## Listed records:
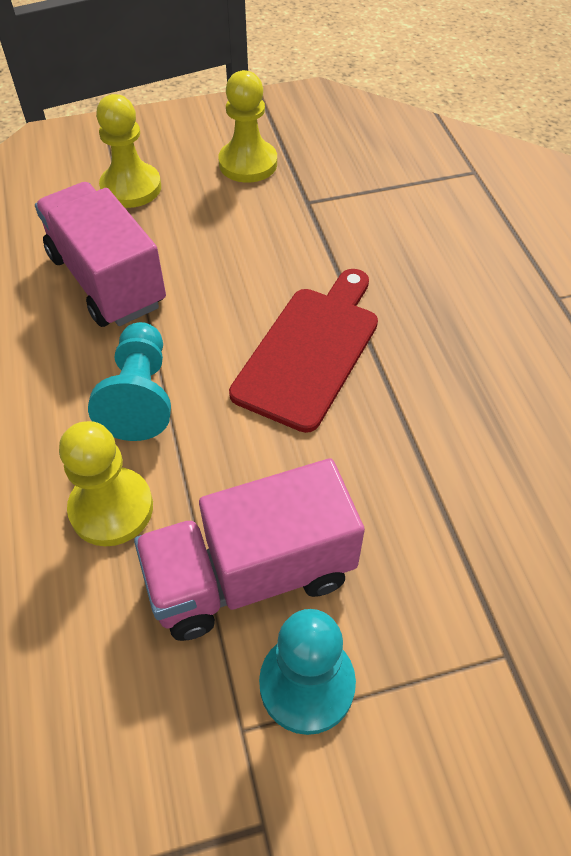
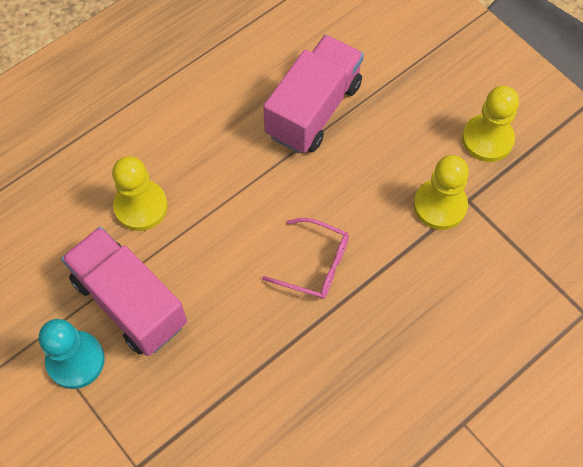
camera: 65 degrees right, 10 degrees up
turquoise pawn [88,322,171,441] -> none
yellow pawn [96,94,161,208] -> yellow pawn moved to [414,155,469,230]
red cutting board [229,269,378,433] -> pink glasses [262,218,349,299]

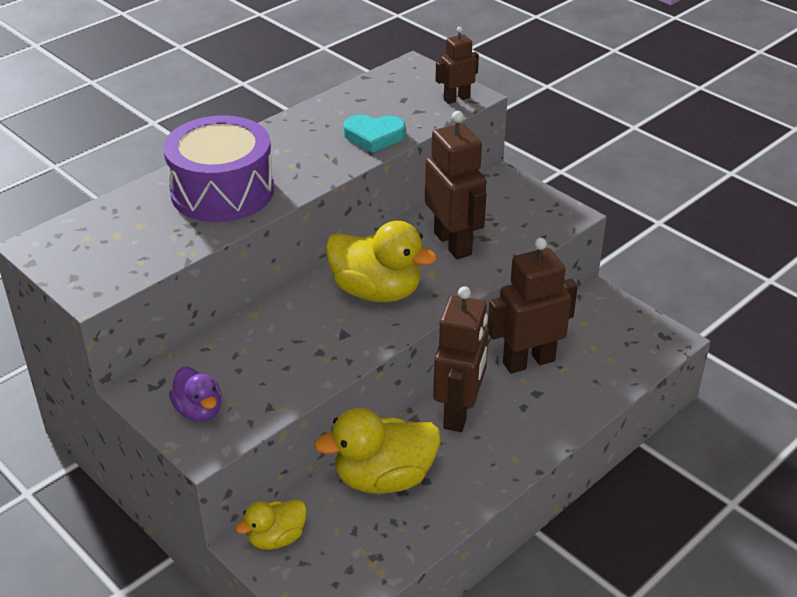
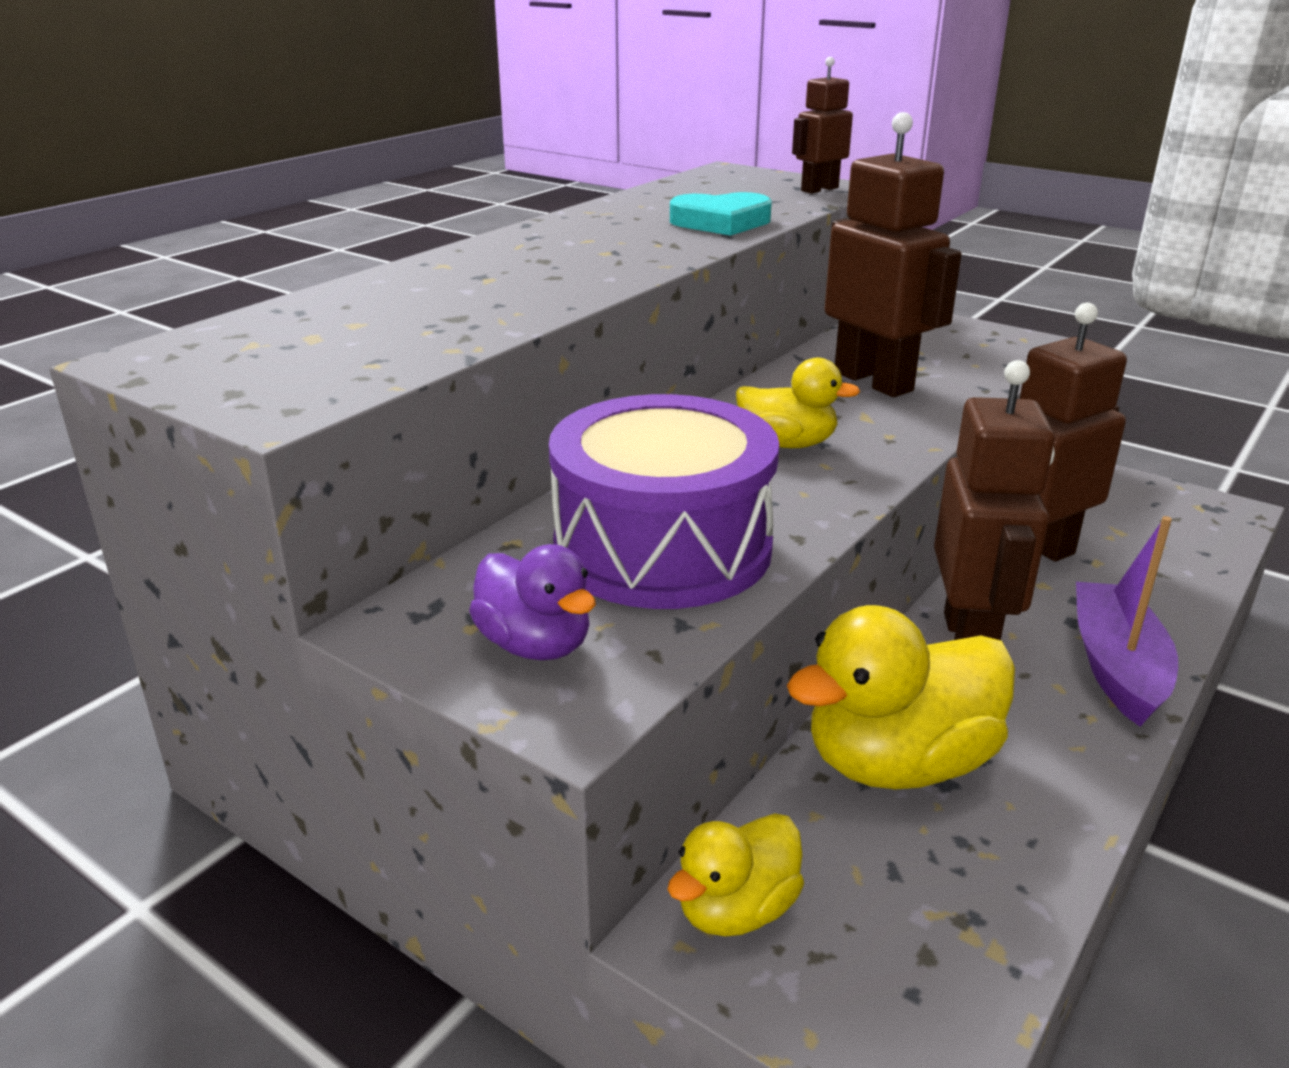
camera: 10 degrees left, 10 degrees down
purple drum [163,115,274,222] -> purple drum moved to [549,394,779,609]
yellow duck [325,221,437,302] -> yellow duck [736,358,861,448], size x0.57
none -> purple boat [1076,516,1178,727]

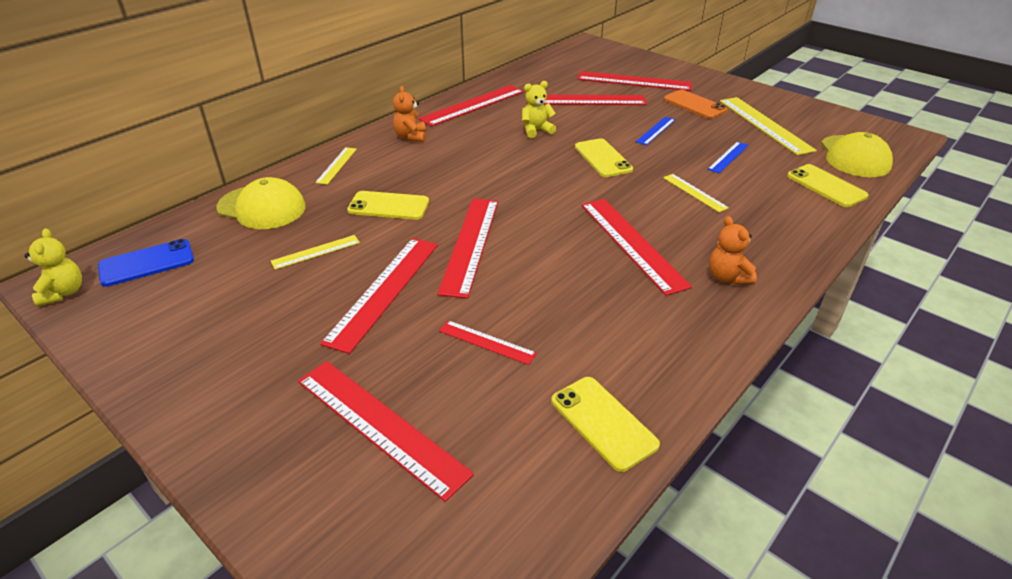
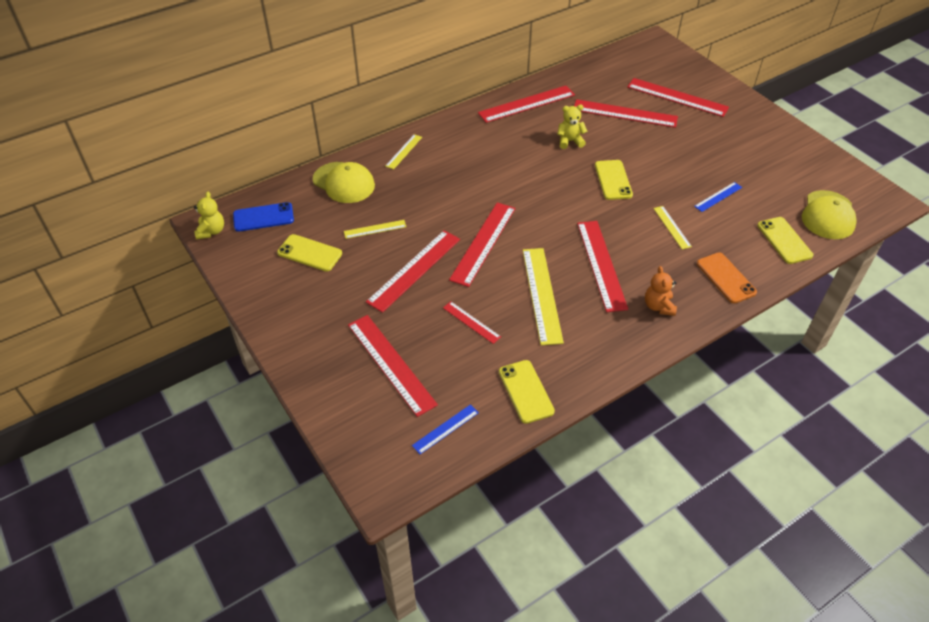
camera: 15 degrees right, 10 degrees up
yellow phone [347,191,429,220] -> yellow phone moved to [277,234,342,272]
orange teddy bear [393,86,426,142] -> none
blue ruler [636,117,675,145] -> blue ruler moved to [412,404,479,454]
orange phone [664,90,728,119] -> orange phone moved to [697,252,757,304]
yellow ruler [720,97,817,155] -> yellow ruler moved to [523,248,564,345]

--

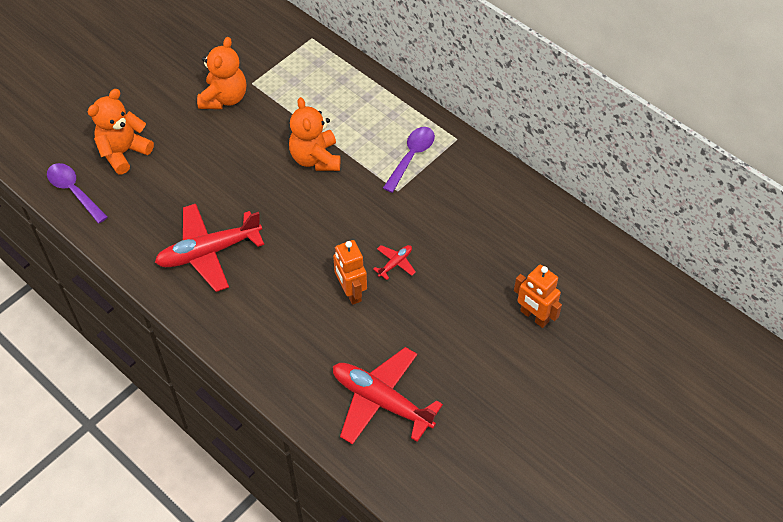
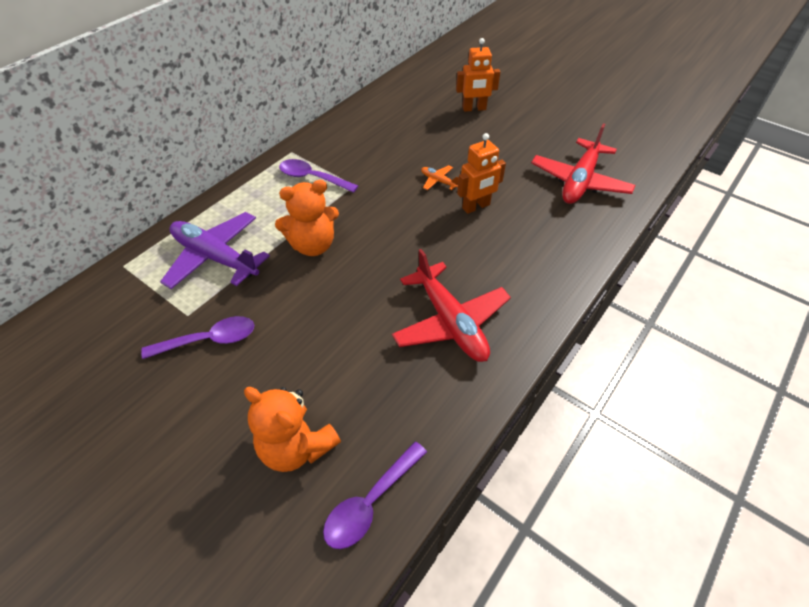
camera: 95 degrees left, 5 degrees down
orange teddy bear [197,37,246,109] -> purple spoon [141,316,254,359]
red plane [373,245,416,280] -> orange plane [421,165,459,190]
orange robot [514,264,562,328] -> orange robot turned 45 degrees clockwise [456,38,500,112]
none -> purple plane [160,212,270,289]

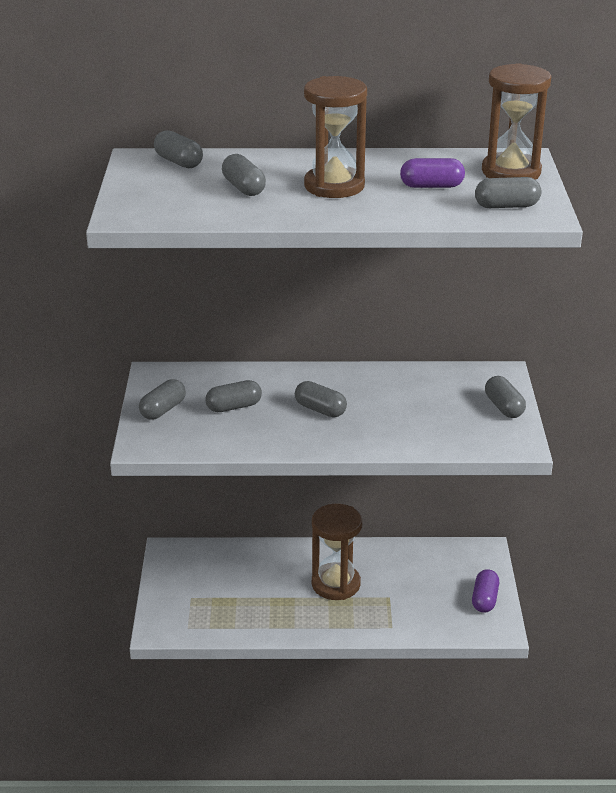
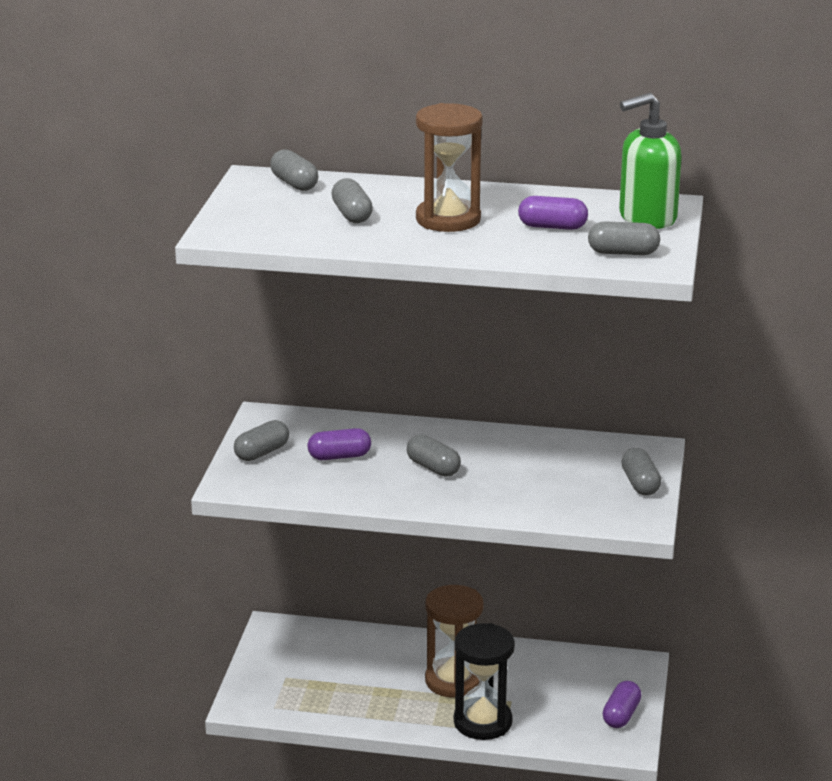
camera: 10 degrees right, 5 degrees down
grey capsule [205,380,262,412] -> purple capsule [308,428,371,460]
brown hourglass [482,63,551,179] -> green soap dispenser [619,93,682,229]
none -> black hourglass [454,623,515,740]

--

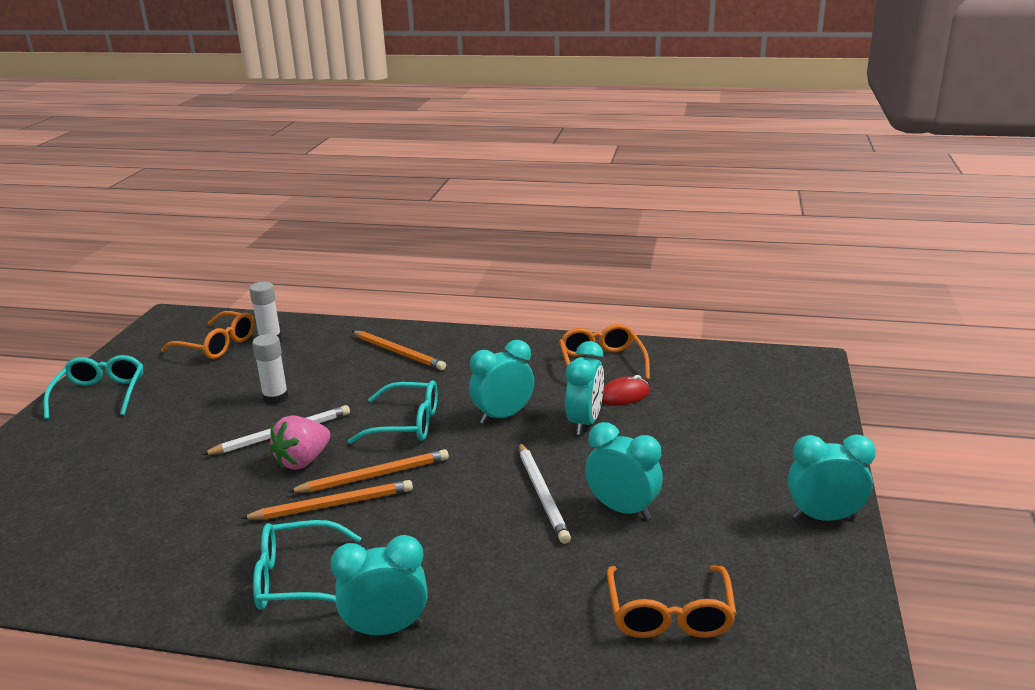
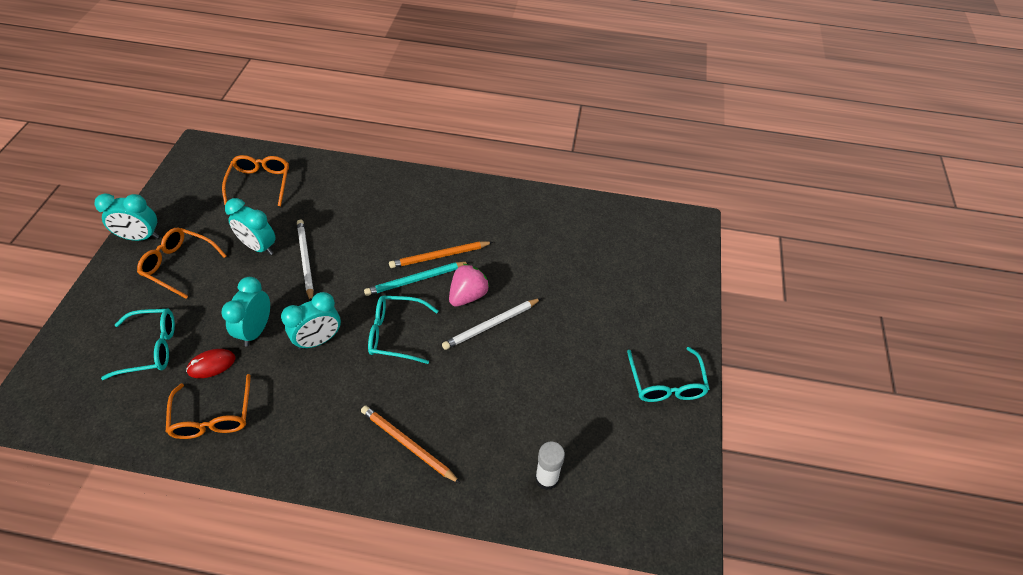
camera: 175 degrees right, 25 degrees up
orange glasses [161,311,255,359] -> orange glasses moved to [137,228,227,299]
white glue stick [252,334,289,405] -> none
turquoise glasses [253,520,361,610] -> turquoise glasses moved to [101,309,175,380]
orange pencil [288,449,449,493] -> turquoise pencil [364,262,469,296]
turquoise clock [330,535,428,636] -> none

## What to work on:
Reproduce the records above exactly, but only from the line with "camera: 65 degrees right, 10 degrees up" up to and including the line with "yellow ruler [720,97,817,155]". Leave the pictures out.

## Solution to this exercise:
camera: 65 degrees right, 10 degrees up
turquoise pawn [88,322,171,441] -> none
yellow pawn [96,94,161,208] -> yellow pawn moved to [414,155,469,230]
red cutting board [229,269,378,433] -> pink glasses [262,218,349,299]

camera: 10 degrees left, 10 degrees down
purple drum [163,115,274,222] -> purple drum moved to [549,394,779,609]
yellow duck [325,221,437,302] -> yellow duck [736,358,861,448], size x0.57
none -> purple boat [1076,516,1178,727]

camera: 15 degrees right, 10 degrees up
yellow phone [347,191,429,220] -> yellow phone moved to [277,234,342,272]
orange teddy bear [393,86,426,142] -> none
blue ruler [636,117,675,145] -> blue ruler moved to [412,404,479,454]
orange phone [664,90,728,119] -> orange phone moved to [697,252,757,304]
yellow ruler [720,97,817,155] -> yellow ruler moved to [523,248,564,345]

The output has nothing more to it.